● **Exercise prompt**: Without the pictures, reproduce the entries below exactly.

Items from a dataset
——————

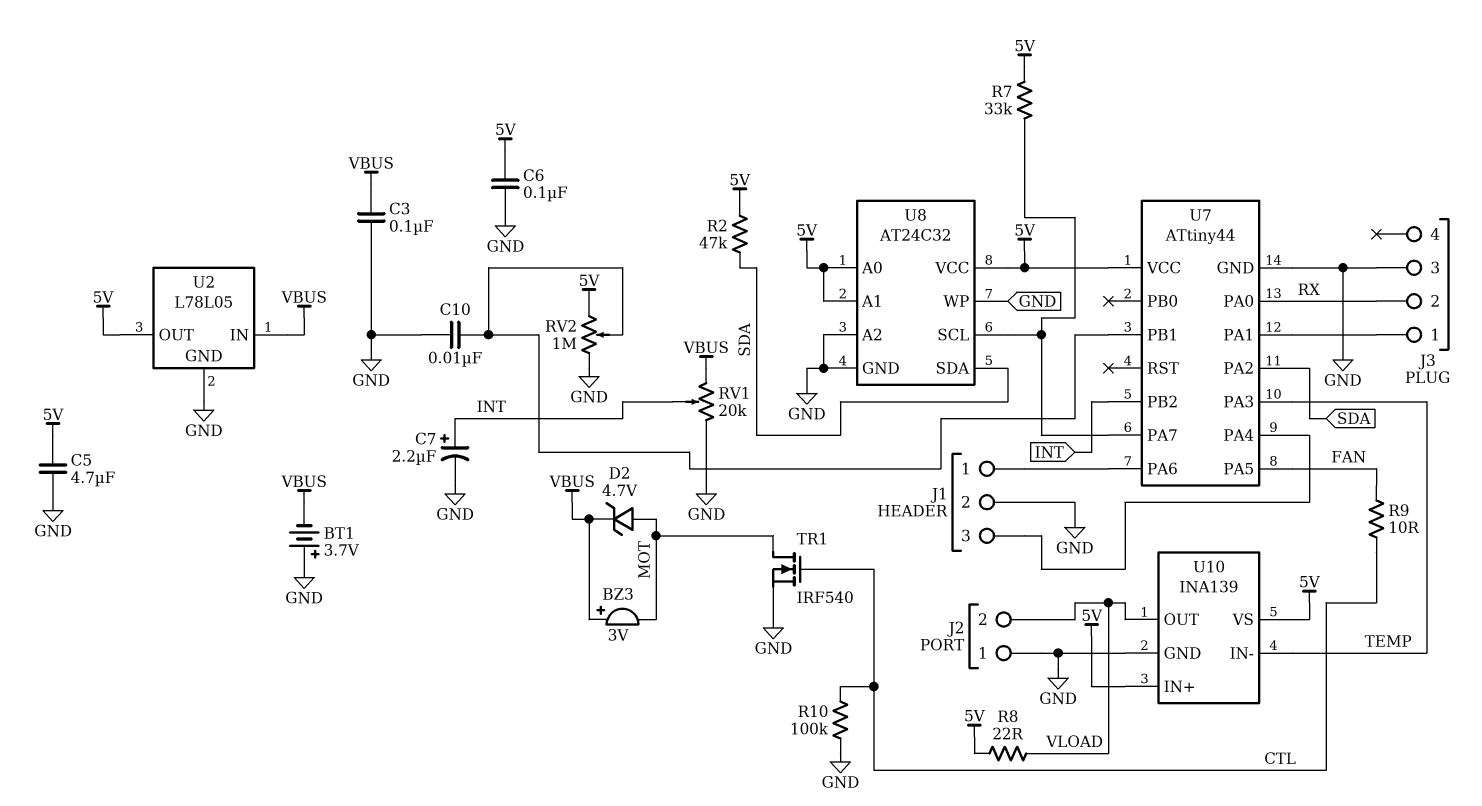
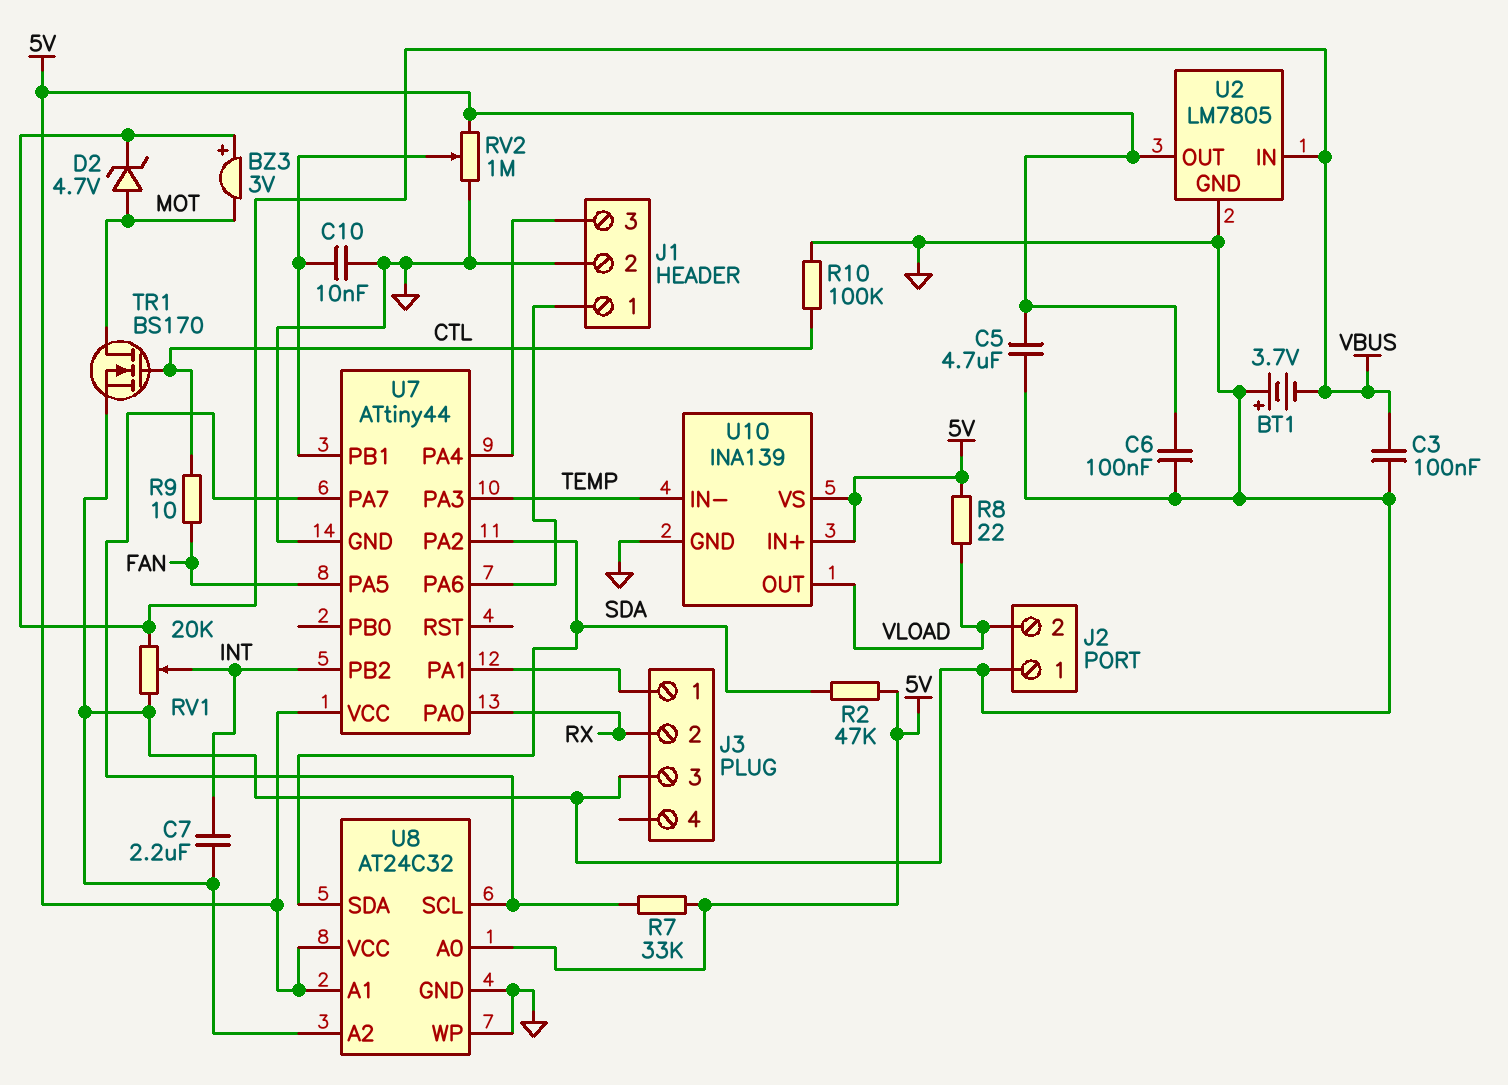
C7: 2.2uF (plus INT, minus GND) -> 2.2uF (GND, INT)
TR1: NMOS IRF540 (G CTL, D MOT, S GND) -> NMOS BS170 (G CTL, D MOT, S GND)
U2: L78L05 -> LM7805

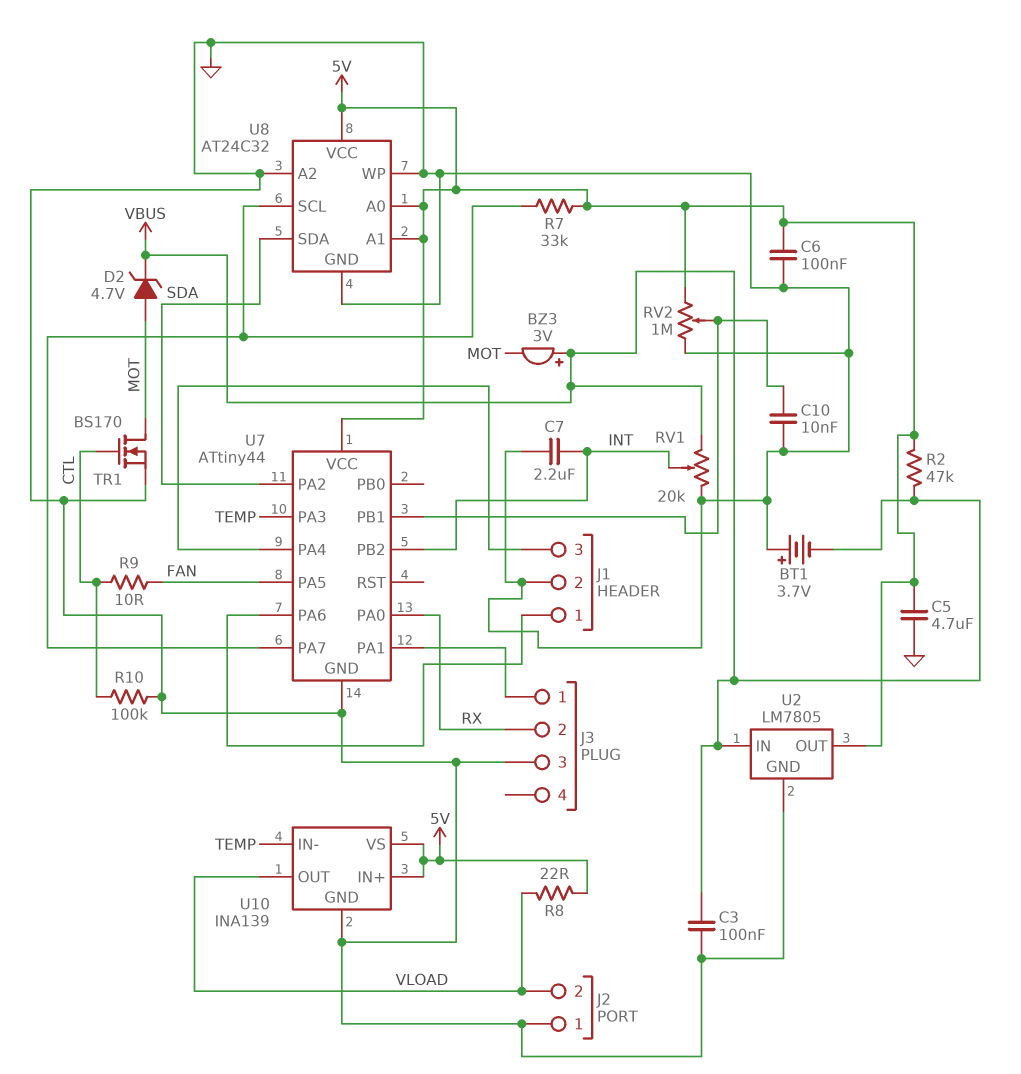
R2: 47k (5V, SDA) -> 47k (5V, VBUS)

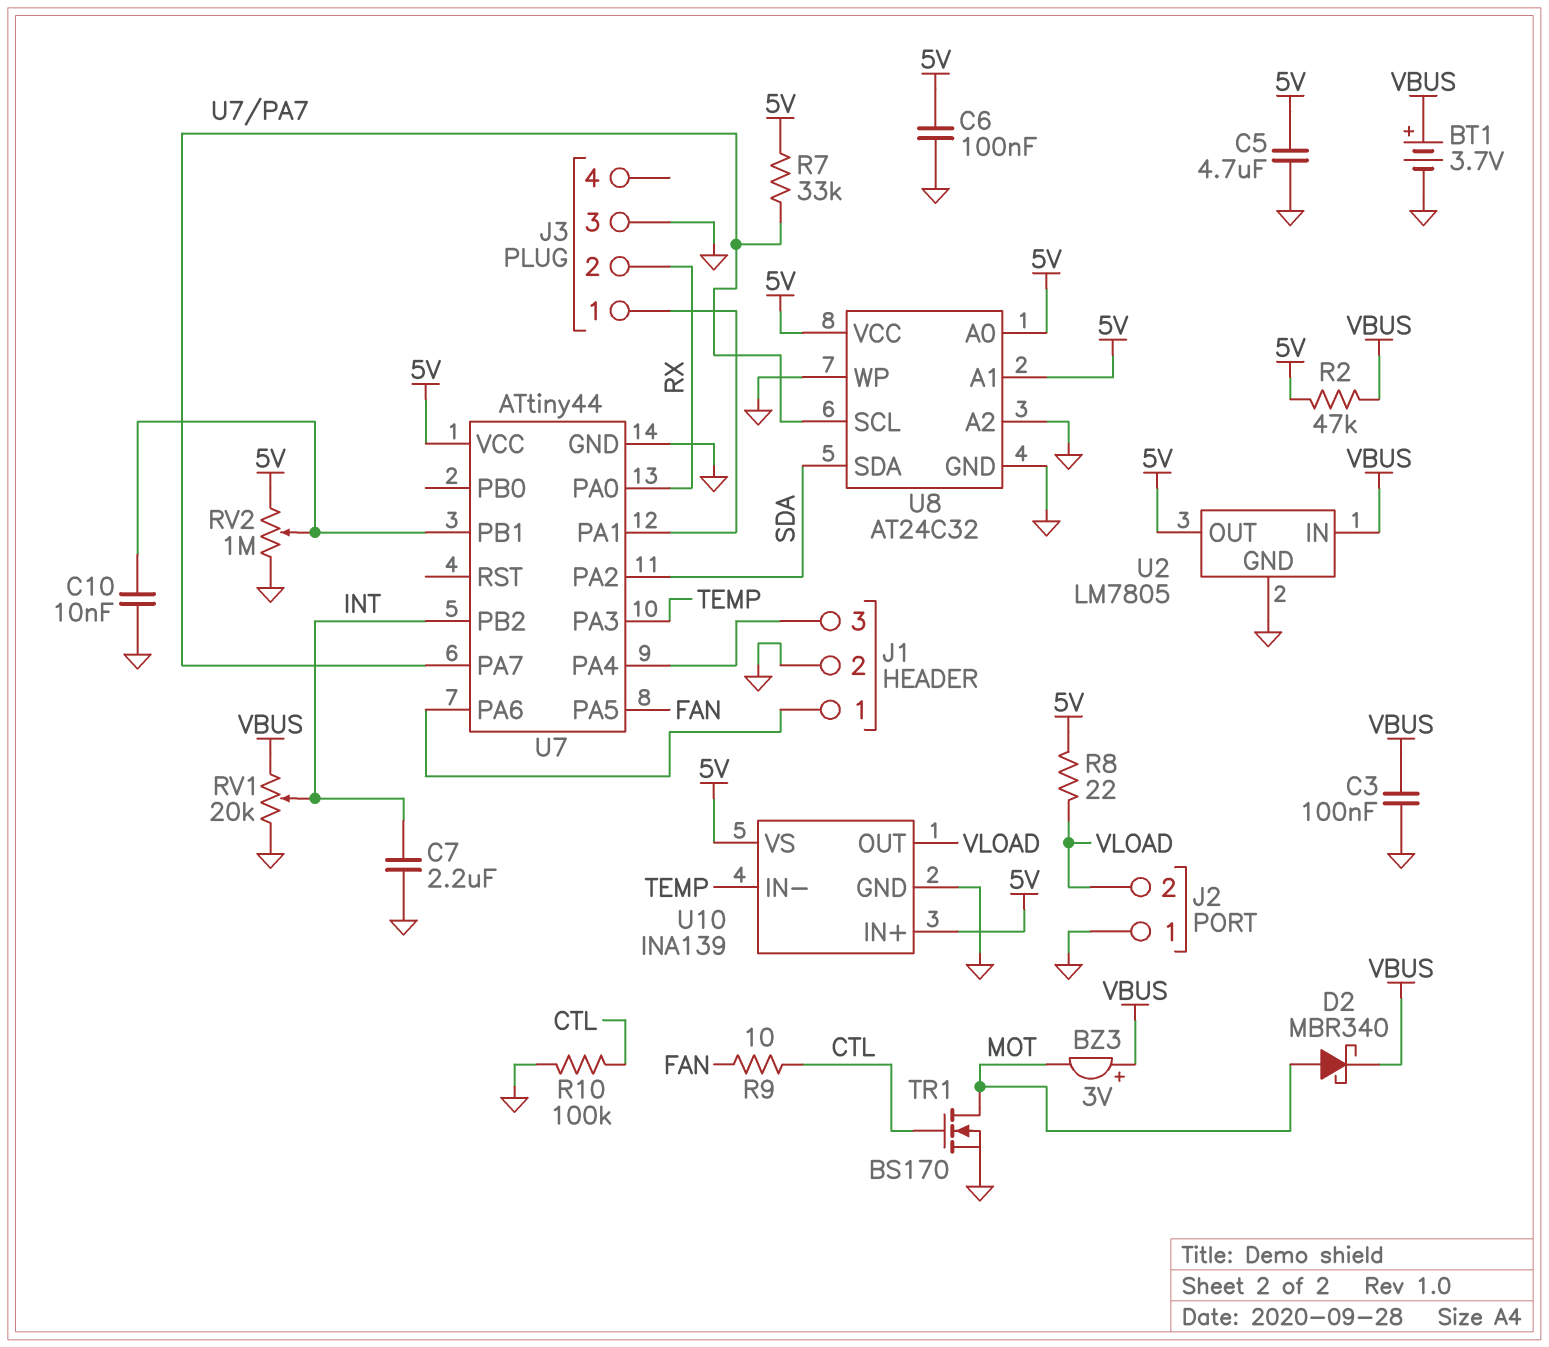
BT1: 3.7V (plus GND, minus VBUS) -> 3.7V (plus VBUS, minus GND)
D2: zener 4.7V (A MOT, K VBUS) -> schottky MBR340 (A MOT, K VBUS)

——————

● **Response area**:
C7: 2.2uF (plus INT, minus GND) -> 2.2uF (GND, INT)
TR1: NMOS IRF540 (G CTL, D MOT, S GND) -> NMOS BS170 (G CTL, D MOT, S GND)
U2: L78L05 -> LM7805

R2: 47k (5V, SDA) -> 47k (5V, VBUS)

BT1: 3.7V (plus GND, minus VBUS) -> 3.7V (plus VBUS, minus GND)
D2: zener 4.7V (A MOT, K VBUS) -> schottky MBR340 (A MOT, K VBUS)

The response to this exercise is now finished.